What is required. Reproduce every record verbatim but drop the pictures.

Extracted data entries:

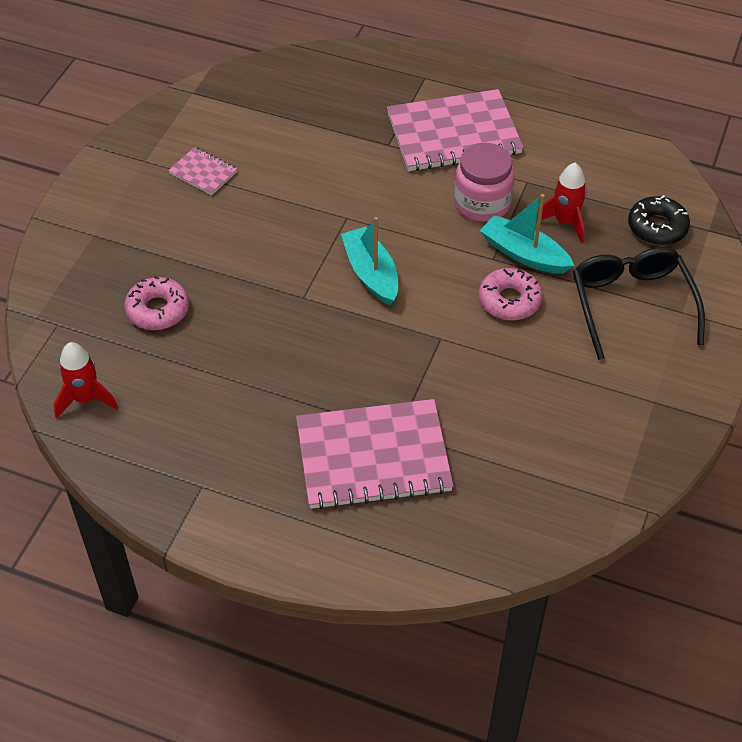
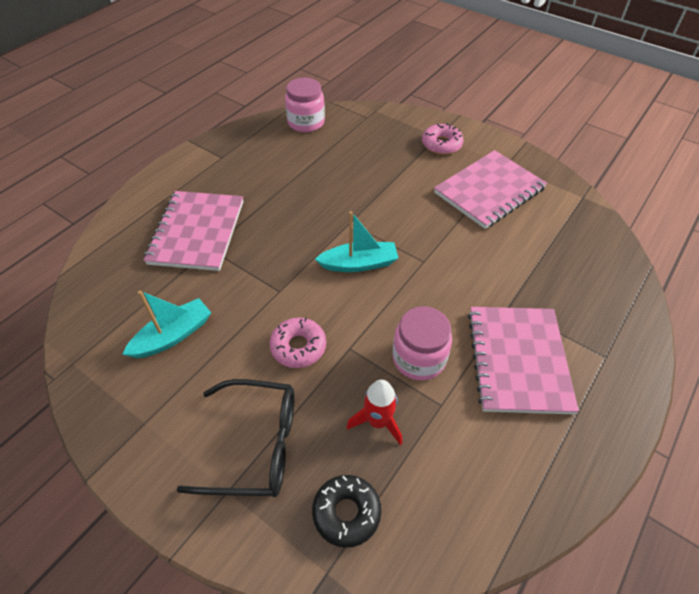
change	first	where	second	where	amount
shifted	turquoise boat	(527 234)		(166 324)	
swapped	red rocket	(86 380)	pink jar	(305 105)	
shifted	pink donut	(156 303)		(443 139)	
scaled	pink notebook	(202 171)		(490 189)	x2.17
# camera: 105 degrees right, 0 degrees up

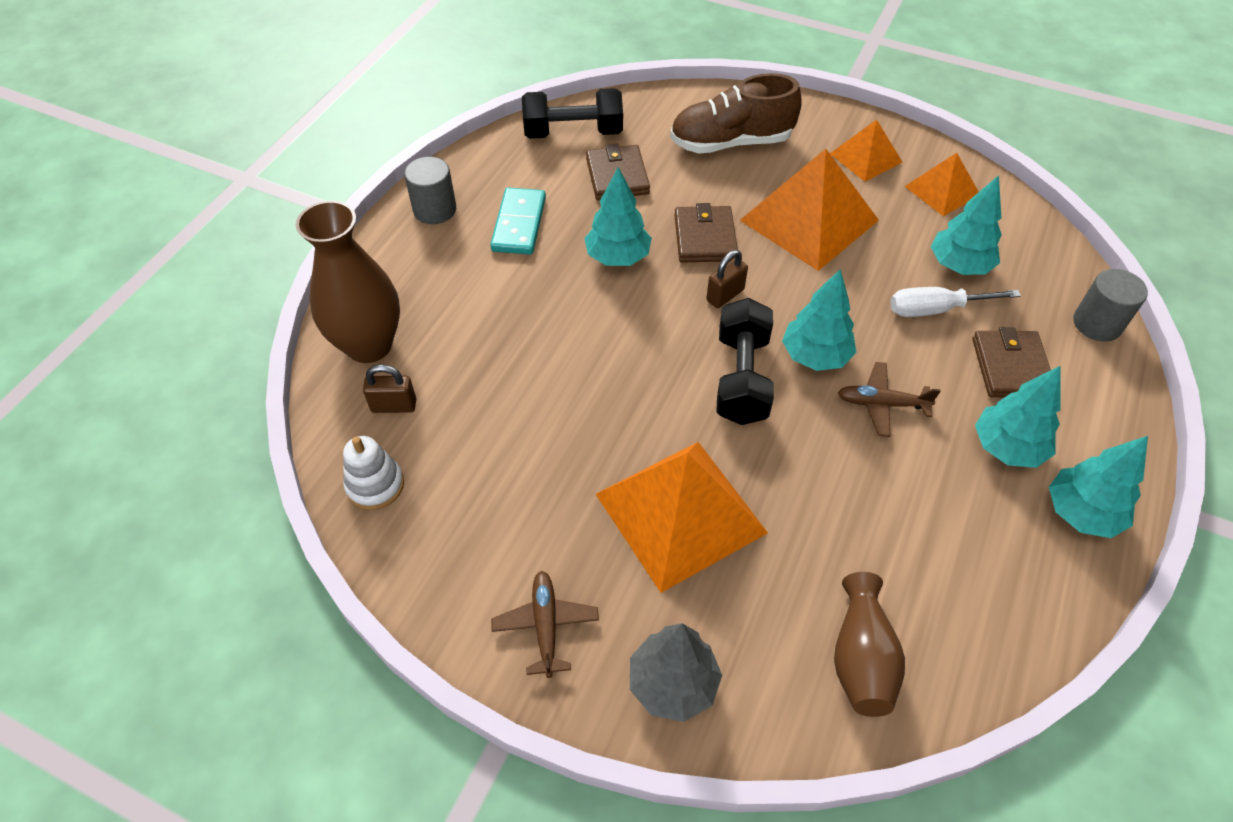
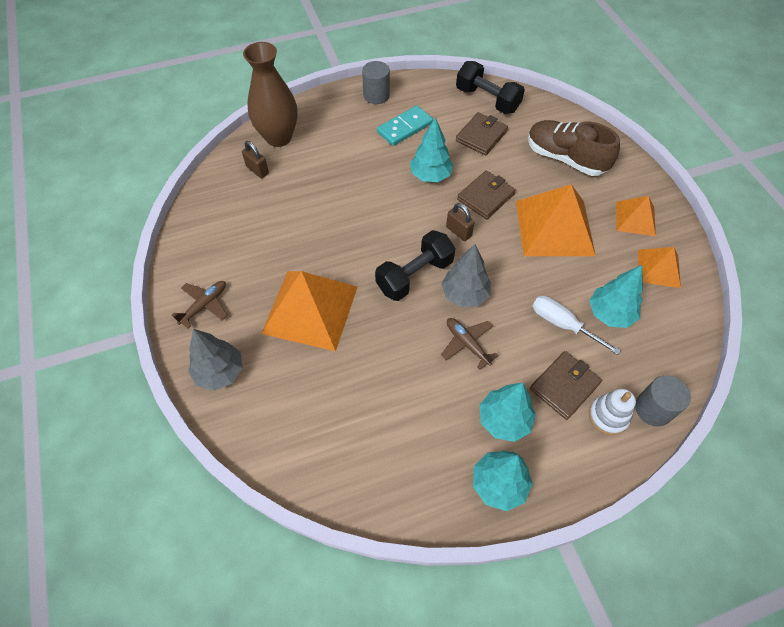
change	first	where	second	where	amount
repainted	turquoise tree	(819 320)	grey tree	(466 275)	
rotated	brown padlock	(727 279)		(460 222)	45 degrees clockwise
shifted	white stacking toy	(373 473)		(612 412)	
gone	brown vase	(869 644)			
# camera: 45 degrees right, 5 degrees up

Reply.
change	first	where	second	where	amount
shifted	turquoise boat	(527 234)		(166 324)	
swapped	red rocket	(86 380)	pink jar	(305 105)	
shifted	pink donut	(156 303)		(443 139)	
scaled	pink notebook	(202 171)		(490 189)	x2.17
# camera: 105 degrees right, 0 degrees up

change	first	where	second	where	amount
repainted	turquoise tree	(819 320)	grey tree	(466 275)	
rotated	brown padlock	(727 279)		(460 222)	45 degrees clockwise
shifted	white stacking toy	(373 473)		(612 412)	
gone	brown vase	(869 644)			
# camera: 45 degrees right, 5 degrees up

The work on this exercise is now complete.